_Dataset extract_
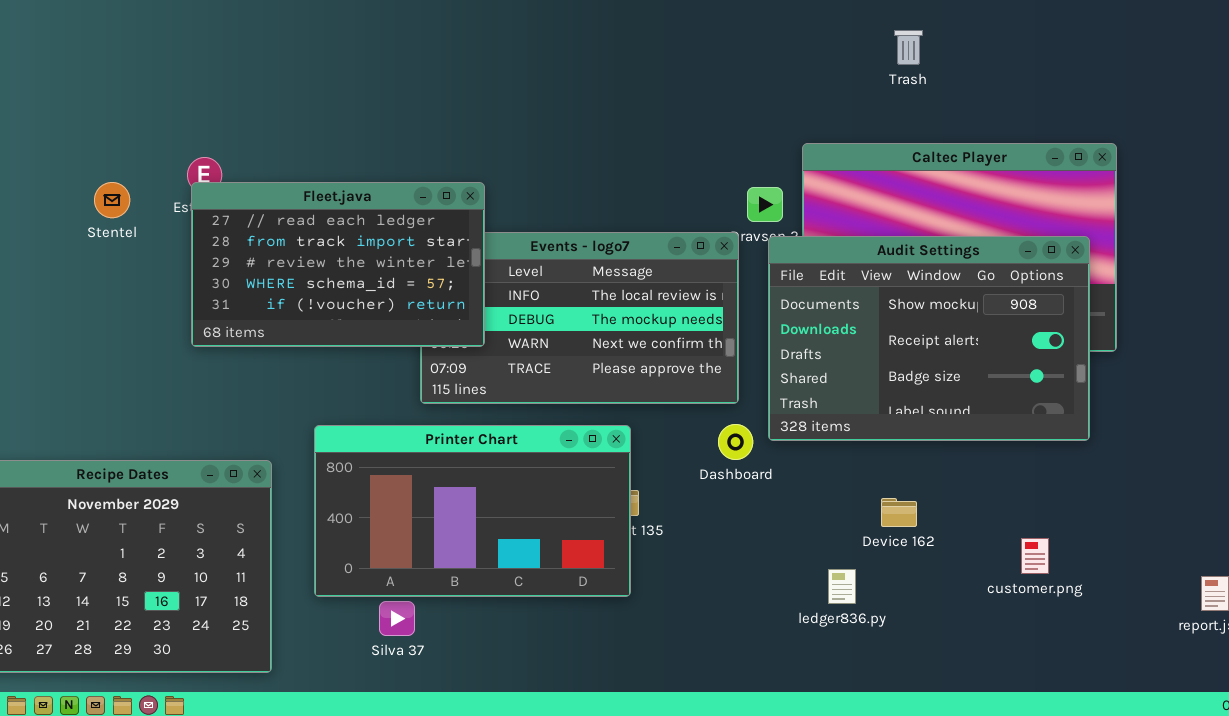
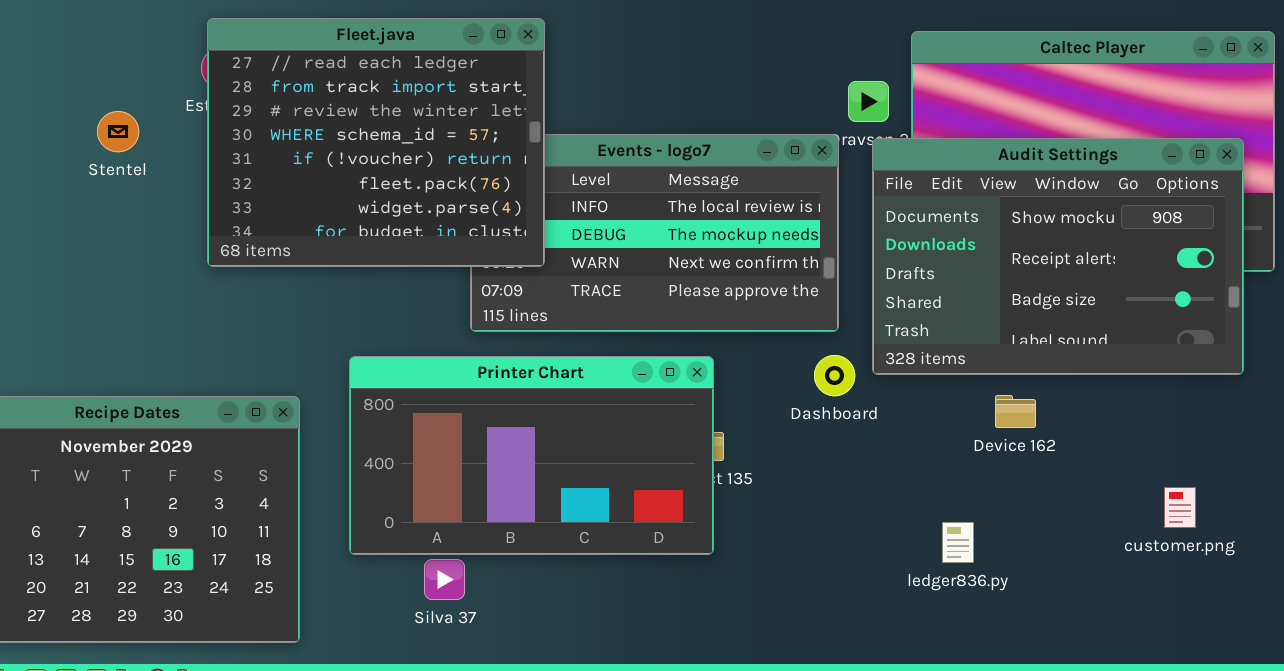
Stentel: [94,182,130,218] -> [97,111,139,152], moved
Fleet.java: [191,182,485,347] -> [207,18,545,267], resized
Device 162: [881,498,917,527] -> [995,395,1036,428], moved

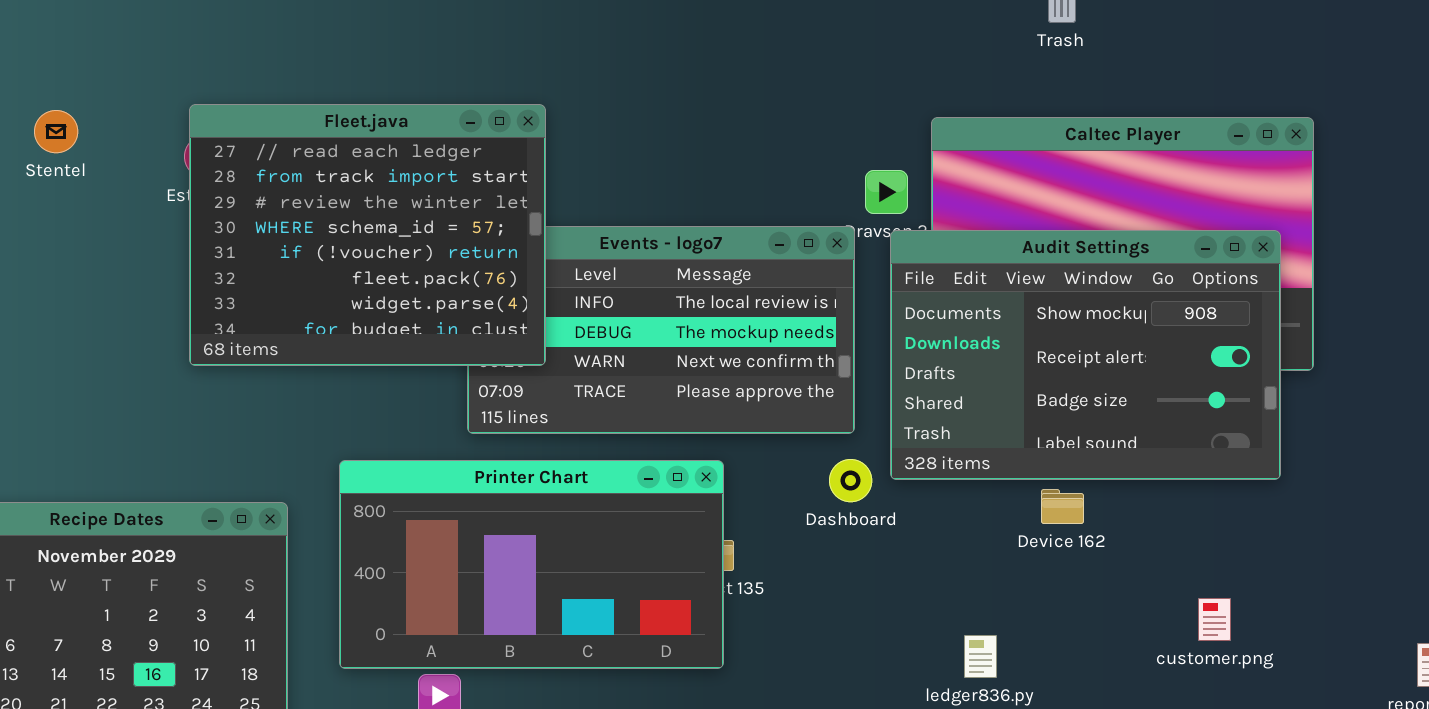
Stentel: [97,111,139,152] -> [34,110,78,153], moved
Device 162: [995,395,1036,428] -> [1041,489,1084,524], moved

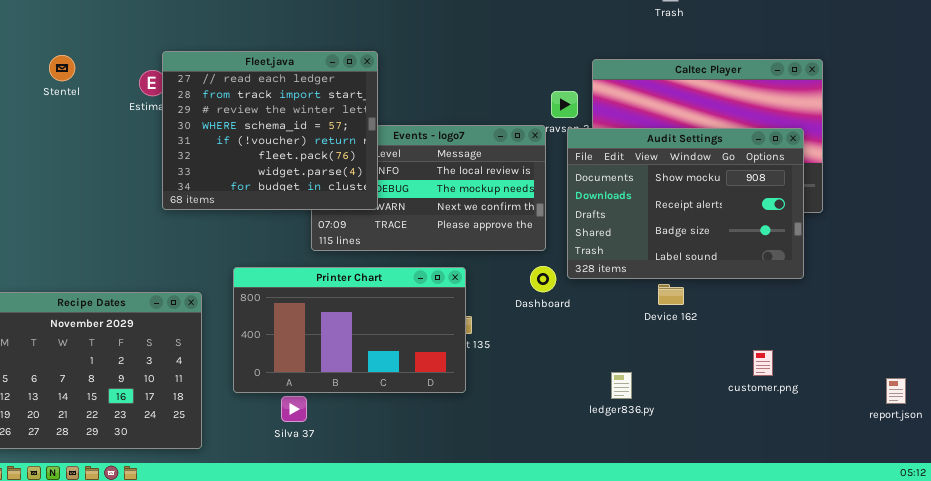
Fleet.java: [189,104,546,366] -> [162,51,378,210], moved

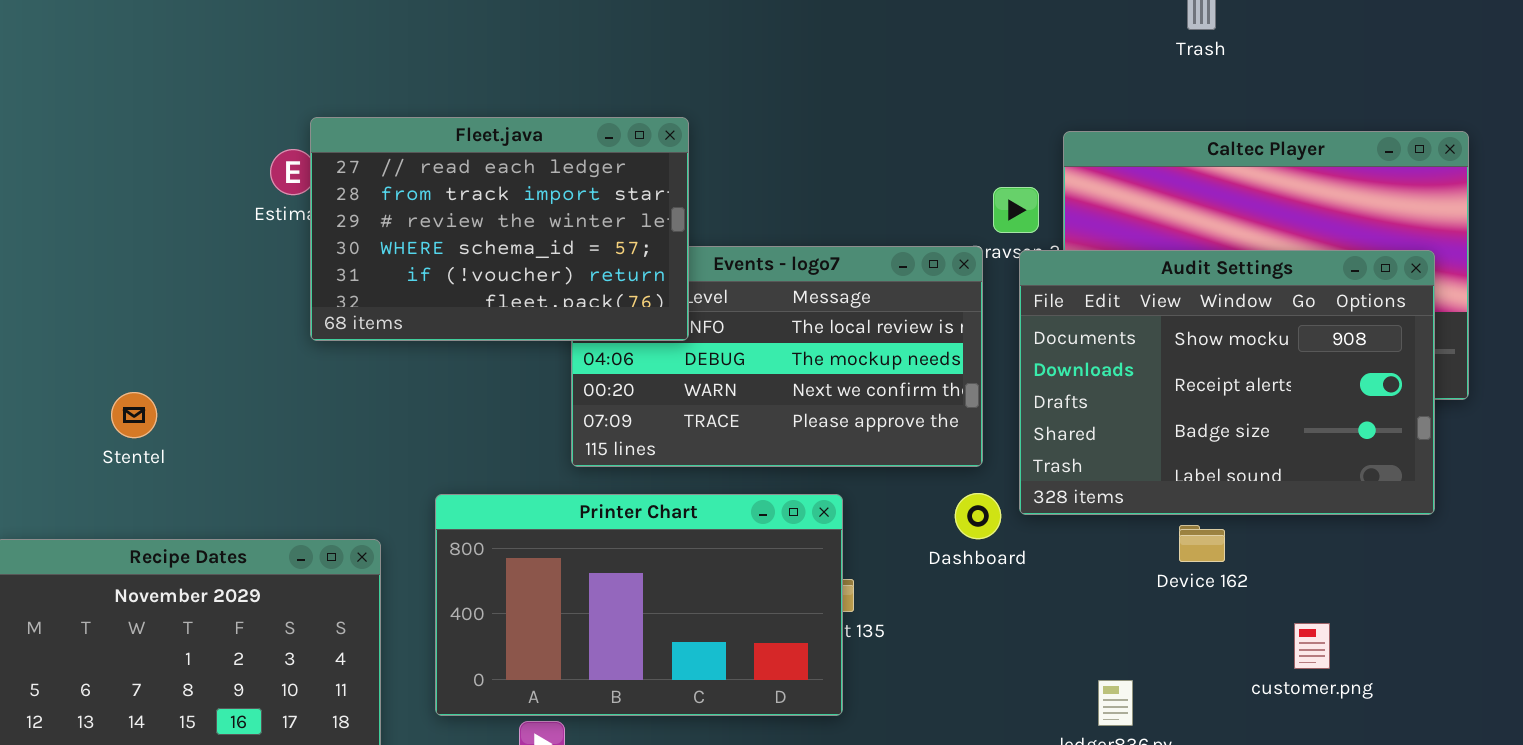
Fleet.java: [162,51,378,210] -> [310,117,689,341], resized
Stentel: [49,55,75,81] -> [111,392,157,438], moved
customer.png: [753,350,773,376] -> [1294,623,1330,669], moved

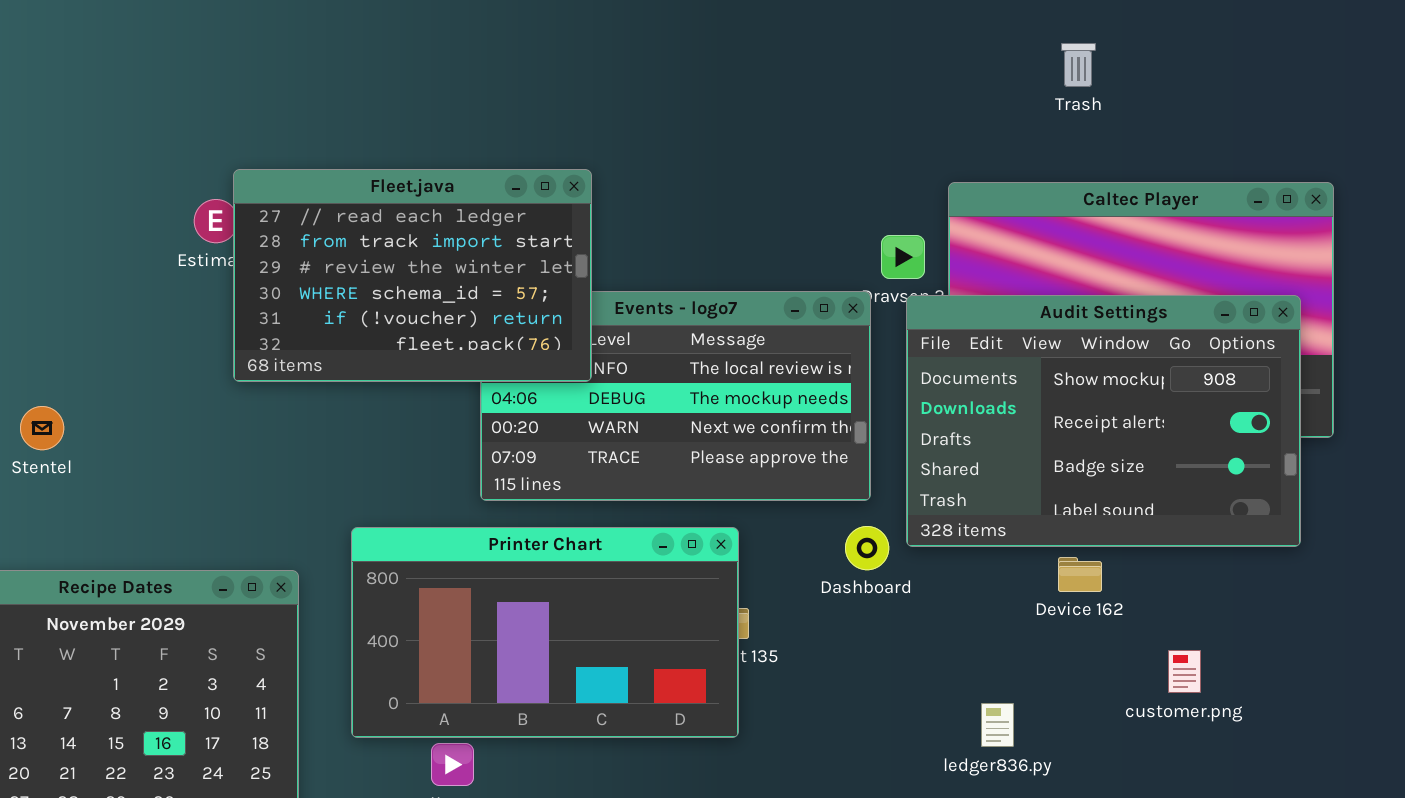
Stentel: [111,392,157,438] -> [20,406,64,450], moved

_About this task_
Give back every record exactly. Omit the pictures.

_Result_
Stentel: [94,182,130,218] -> [97,111,139,152], moved
Fleet.java: [191,182,485,347] -> [207,18,545,267], resized
Device 162: [881,498,917,527] -> [995,395,1036,428], moved

Stentel: [97,111,139,152] -> [34,110,78,153], moved
Device 162: [995,395,1036,428] -> [1041,489,1084,524], moved

Fleet.java: [189,104,546,366] -> [162,51,378,210], moved

Fleet.java: [162,51,378,210] -> [310,117,689,341], resized
Stentel: [49,55,75,81] -> [111,392,157,438], moved
customer.png: [753,350,773,376] -> [1294,623,1330,669], moved

Stentel: [111,392,157,438] -> [20,406,64,450], moved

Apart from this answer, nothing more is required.